[Opening RECORDS FOR THE EXERCISE section]

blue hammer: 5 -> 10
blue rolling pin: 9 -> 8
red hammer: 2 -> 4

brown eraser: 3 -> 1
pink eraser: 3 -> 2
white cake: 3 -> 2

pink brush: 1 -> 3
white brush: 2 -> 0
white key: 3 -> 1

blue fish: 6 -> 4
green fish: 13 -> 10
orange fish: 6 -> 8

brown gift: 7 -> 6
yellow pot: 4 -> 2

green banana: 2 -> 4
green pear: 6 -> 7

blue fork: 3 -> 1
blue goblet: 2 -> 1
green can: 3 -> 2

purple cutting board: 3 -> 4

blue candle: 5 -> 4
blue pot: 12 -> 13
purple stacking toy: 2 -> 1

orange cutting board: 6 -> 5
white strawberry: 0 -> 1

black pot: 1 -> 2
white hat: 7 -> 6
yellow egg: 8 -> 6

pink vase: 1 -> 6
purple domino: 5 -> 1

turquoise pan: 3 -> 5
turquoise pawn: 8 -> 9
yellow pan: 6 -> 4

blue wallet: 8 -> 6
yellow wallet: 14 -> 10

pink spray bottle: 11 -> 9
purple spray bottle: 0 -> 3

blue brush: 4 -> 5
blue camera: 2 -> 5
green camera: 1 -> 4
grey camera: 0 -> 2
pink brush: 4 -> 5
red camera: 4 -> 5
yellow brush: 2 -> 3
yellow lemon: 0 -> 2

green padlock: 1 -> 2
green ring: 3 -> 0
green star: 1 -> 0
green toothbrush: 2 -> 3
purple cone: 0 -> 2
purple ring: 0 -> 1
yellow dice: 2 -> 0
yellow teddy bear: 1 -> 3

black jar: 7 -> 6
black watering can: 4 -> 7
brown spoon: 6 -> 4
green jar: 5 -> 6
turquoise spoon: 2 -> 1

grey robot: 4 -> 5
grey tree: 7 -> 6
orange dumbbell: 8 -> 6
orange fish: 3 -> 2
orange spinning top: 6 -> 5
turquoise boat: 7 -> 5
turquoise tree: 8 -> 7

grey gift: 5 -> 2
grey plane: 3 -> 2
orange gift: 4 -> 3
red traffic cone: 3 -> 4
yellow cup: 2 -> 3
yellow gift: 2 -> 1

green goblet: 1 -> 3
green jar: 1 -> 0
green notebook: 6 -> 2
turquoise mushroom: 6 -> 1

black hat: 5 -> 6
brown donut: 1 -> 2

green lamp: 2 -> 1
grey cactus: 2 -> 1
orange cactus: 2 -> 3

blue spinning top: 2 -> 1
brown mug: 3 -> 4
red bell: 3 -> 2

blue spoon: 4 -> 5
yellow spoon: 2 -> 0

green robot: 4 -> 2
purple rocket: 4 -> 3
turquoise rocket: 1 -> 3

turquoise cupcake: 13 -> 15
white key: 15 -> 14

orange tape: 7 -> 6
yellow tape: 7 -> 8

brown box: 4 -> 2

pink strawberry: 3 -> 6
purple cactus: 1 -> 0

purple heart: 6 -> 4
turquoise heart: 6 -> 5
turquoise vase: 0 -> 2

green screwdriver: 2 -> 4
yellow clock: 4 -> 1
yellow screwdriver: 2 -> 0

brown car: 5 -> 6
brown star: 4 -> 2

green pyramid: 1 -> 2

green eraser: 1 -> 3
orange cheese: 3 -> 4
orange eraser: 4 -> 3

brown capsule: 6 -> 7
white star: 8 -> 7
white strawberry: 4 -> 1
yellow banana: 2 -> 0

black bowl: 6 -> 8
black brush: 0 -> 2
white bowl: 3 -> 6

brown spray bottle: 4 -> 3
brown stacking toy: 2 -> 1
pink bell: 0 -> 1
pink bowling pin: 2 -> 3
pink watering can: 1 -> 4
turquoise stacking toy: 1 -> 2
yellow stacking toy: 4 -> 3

[Closing RECORDS FOR THE EXERCISE section]

TASK STATEMENT -> Wherever a line in the entries above holds "screwdriver", copy that line.

SOLUTION BELOW ->
green screwdriver: 2 -> 4
yellow screwdriver: 2 -> 0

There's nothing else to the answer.